Exercise description »
The required answer is the data below, restated word for word with images omitted.

Source material »
******

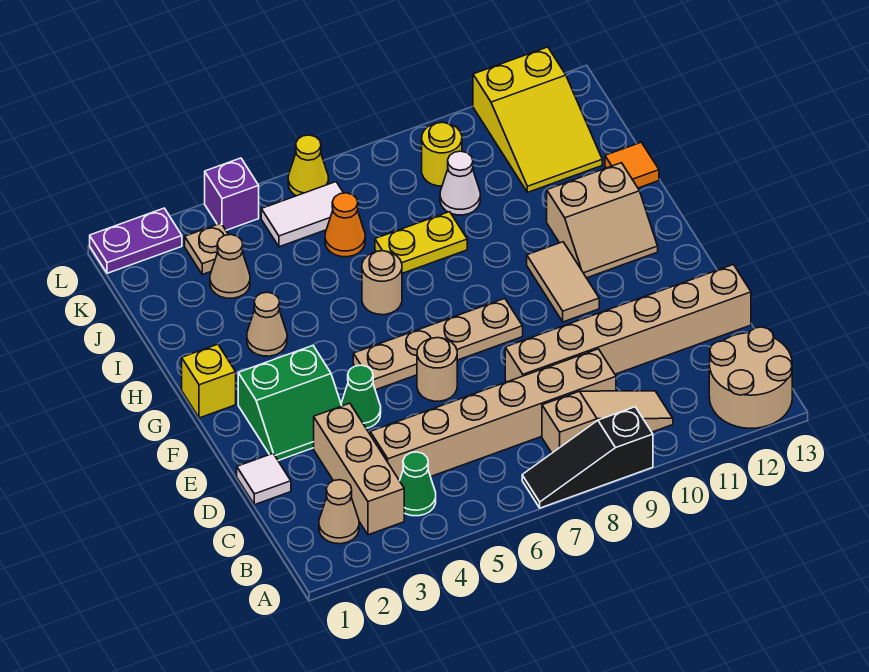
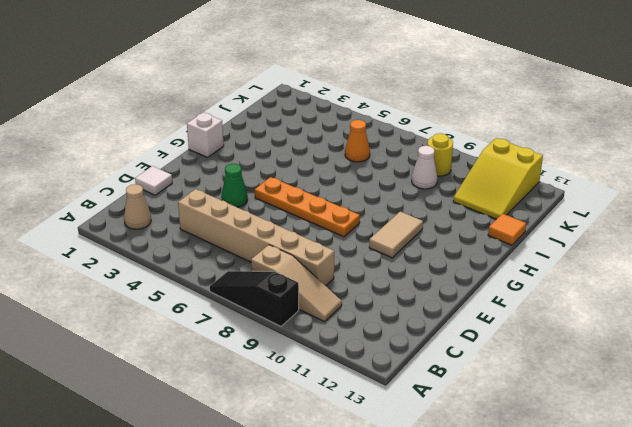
orange 1x4 plate [255,177,360,237] -> tan 1x4 plate [353,298,523,390]
white 1x1 brick [187,113,224,158] -> yellow 1x1 brick [182,344,236,418]
none -> tan 2x2 round brick [709,327,792,428]
none -> tan 1x3 brick [314,403,404,535]
none -> green 1x1 cone [400,452,436,516]
none -> tan 1x6 brick [505,265,751,382]

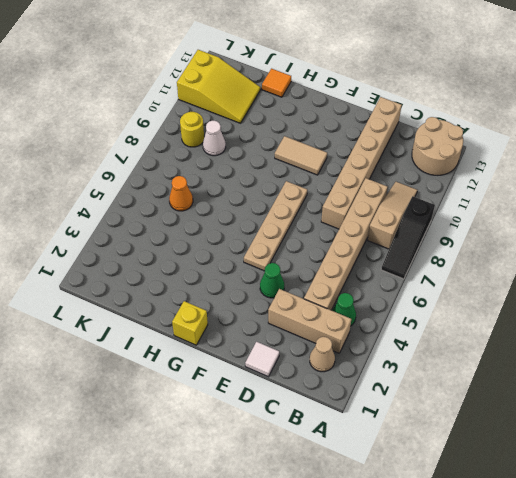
none -> green 2x2 slope [238,346,342,461]
none -> tan 1x1 round brick [417,338,457,401]
none -> tan 2x2 slope [547,163,658,278]
none -> tan 1x1 cone [247,292,287,356]

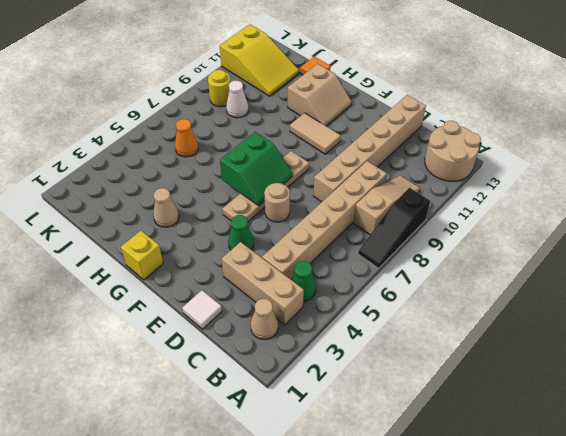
green 2x2 slope [220,132,293,206] -> green 2x2 slope moved to [238,346,342,461]
none -> tan 1x1 round brick [362,251,402,315]
none -> yellow 1x2 plate [375,212,467,273]
none -> tan 1x1 cone [210,235,250,298]
none -> tan 1x1 plate [185,223,228,274]

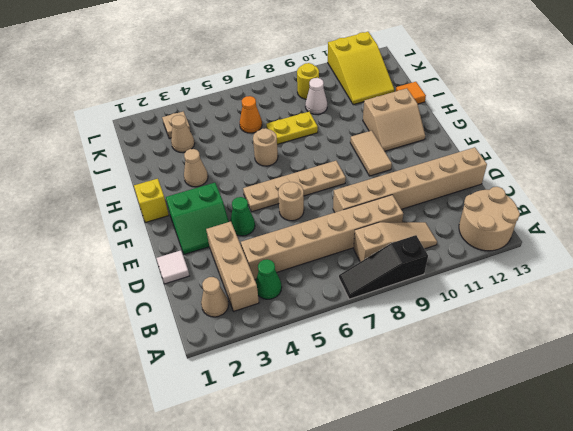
none -> white 1x2 tile [261,182,343,247]
none -> purple 1x2 plate [90,208,182,273]
none -> purple 1x1 brick [205,158,259,230]
none -> yellow 1x1 cone [288,135,328,196]

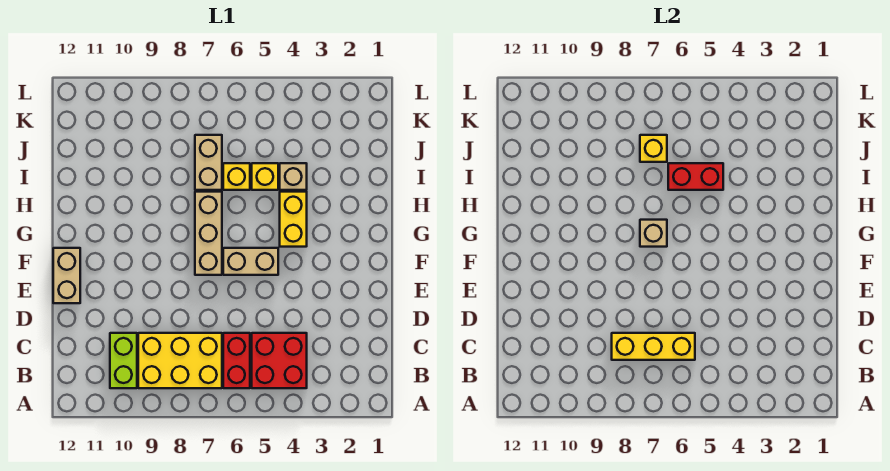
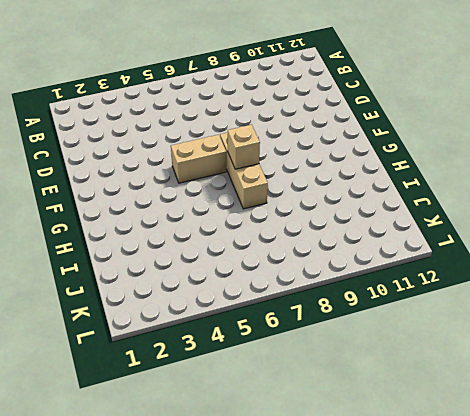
none -> red 2x2 brick [252,333,307,388]
none -> red 1x2 brick [223,333,250,388]
none -> yellow 2x3 brick [138,333,222,388]

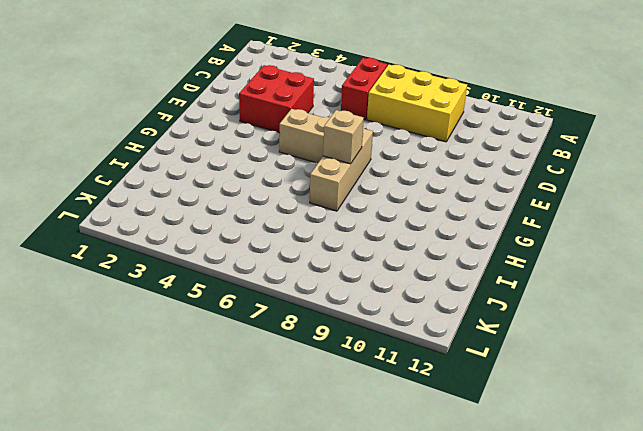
red 2x2 brick [239,65,314,133] -> red 2x2 brick moved to [252,333,307,388]
none -> lime 1x2 brick [110,333,137,388]
none -> tan 1x2 brick [53,248,80,303]
none -> yellow 1x2 brick [280,192,307,247]

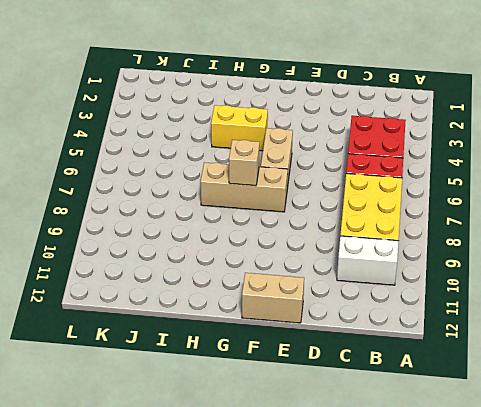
white 1x2 brick [337,236,399,285] -> lime 1x2 brick [110,333,137,388]
none -> tan 1x1 brick [280,163,307,190]
none -> yellow 1x1 brick [252,163,278,190]
none -> yellow 1x1 brick [223,163,250,190]

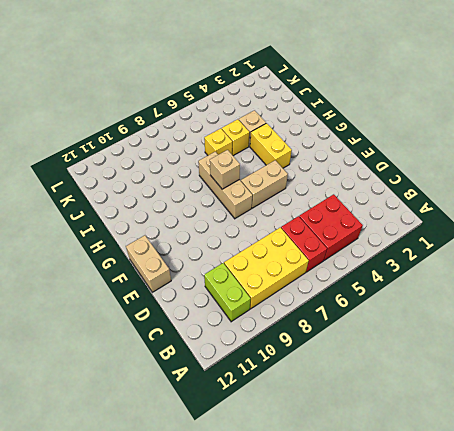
none -> tan 1x2 brick [195,135,222,190]
none -> yellow 1x3 brick [612,333,695,360]
none -> red 1x2 brick [668,163,723,190]

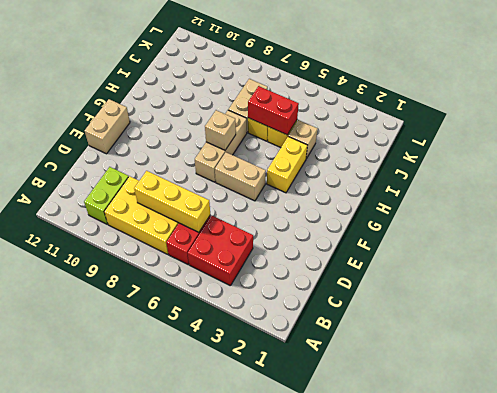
none -> yellow 1x1 brick [640,135,667,162]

******

Output of the task »
orange 1x4 plate [255,177,360,237] -> tan 1x4 plate [353,298,523,390]
white 1x1 brick [187,113,224,158] -> yellow 1x1 brick [182,344,236,418]
none -> tan 2x2 round brick [709,327,792,428]
none -> tan 1x3 brick [314,403,404,535]
none -> green 1x1 cone [400,452,436,516]
none -> tan 1x6 brick [505,265,751,382]

none -> green 2x2 slope [238,346,342,461]
none -> tan 1x1 round brick [417,338,457,401]
none -> tan 2x2 slope [547,163,658,278]
none -> tan 1x1 cone [247,292,287,356]

green 2x2 slope [220,132,293,206] -> green 2x2 slope moved to [238,346,342,461]
none -> tan 1x1 round brick [362,251,402,315]
none -> yellow 1x2 plate [375,212,467,273]
none -> tan 1x1 cone [210,235,250,298]
none -> tan 1x1 plate [185,223,228,274]

none -> white 1x2 tile [261,182,343,247]
none -> purple 1x2 plate [90,208,182,273]
none -> purple 1x1 brick [205,158,259,230]
none -> yellow 1x1 cone [288,135,328,196]

none -> red 2x2 brick [252,333,307,388]
none -> red 1x2 brick [223,333,250,388]
none -> yellow 2x3 brick [138,333,222,388]

red 2x2 brick [239,65,314,133] -> red 2x2 brick moved to [252,333,307,388]
none -> lime 1x2 brick [110,333,137,388]
none -> tan 1x2 brick [53,248,80,303]
none -> yellow 1x2 brick [280,192,307,247]

white 1x2 brick [337,236,399,285] -> lime 1x2 brick [110,333,137,388]
none -> tan 1x1 brick [280,163,307,190]
none -> yellow 1x1 brick [252,163,278,190]
none -> yellow 1x1 brick [223,163,250,190]

none -> tan 1x2 brick [195,135,222,190]
none -> yellow 1x3 brick [612,333,695,360]
none -> red 1x2 brick [668,163,723,190]

none -> yellow 1x1 brick [640,135,667,162]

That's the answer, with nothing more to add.